YOUR TASK> Pull out each line of the material that contains the word "following", matching case exactly.
START MATERIAL
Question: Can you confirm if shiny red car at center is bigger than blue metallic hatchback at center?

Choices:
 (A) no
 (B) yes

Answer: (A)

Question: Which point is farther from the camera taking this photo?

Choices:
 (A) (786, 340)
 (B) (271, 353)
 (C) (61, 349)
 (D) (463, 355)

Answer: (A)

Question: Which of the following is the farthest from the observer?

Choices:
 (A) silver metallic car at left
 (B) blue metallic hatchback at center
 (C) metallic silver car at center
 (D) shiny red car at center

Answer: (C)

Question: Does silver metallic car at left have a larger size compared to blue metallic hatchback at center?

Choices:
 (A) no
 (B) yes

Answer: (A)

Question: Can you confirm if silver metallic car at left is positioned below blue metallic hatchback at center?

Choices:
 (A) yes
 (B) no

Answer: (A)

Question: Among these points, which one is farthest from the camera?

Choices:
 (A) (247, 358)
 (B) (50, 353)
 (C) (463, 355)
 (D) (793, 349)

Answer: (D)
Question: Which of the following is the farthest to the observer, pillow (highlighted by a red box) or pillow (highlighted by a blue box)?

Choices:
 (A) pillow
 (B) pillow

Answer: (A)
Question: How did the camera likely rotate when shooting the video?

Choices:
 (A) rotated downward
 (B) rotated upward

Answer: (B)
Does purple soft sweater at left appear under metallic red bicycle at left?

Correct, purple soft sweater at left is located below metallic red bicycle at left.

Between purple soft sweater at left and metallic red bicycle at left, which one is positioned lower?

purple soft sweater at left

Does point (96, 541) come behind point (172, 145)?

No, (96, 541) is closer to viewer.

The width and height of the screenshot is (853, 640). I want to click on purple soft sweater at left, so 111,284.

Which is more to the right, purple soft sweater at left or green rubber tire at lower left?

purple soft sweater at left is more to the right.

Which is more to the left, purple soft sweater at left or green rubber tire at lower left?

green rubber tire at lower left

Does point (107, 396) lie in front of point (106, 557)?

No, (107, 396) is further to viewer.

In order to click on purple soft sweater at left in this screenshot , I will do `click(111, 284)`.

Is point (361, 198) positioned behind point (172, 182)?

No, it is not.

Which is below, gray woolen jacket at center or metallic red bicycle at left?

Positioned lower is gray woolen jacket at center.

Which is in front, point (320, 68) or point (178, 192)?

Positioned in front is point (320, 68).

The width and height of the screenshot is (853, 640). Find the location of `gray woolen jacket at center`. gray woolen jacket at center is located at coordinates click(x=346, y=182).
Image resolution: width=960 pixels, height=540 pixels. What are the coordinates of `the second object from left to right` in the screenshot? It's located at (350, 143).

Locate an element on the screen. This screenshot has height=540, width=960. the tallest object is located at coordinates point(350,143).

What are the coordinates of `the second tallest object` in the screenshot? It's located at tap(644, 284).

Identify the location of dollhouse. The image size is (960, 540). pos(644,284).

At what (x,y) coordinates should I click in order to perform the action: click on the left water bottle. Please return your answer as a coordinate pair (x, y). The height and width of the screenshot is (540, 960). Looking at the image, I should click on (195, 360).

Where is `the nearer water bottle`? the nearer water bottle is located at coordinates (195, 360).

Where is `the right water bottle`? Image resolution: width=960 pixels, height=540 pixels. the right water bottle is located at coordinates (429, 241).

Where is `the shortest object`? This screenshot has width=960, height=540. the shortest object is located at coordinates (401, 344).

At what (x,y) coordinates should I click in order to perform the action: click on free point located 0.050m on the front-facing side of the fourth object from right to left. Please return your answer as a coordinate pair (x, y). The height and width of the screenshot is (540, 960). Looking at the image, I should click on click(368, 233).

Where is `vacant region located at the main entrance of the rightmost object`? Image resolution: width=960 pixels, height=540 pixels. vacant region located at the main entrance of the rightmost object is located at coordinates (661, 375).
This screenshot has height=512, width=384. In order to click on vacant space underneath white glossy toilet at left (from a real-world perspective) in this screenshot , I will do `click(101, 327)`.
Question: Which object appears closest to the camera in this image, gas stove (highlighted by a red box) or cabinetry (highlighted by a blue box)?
END MATERIAL
THE ANSWER>
Question: Which of the following is the farthest from the observer?
Question: Which of the following is the farthest to the observer, pillow (highlighted by a red box) or pillow (highlighted by a blue box)?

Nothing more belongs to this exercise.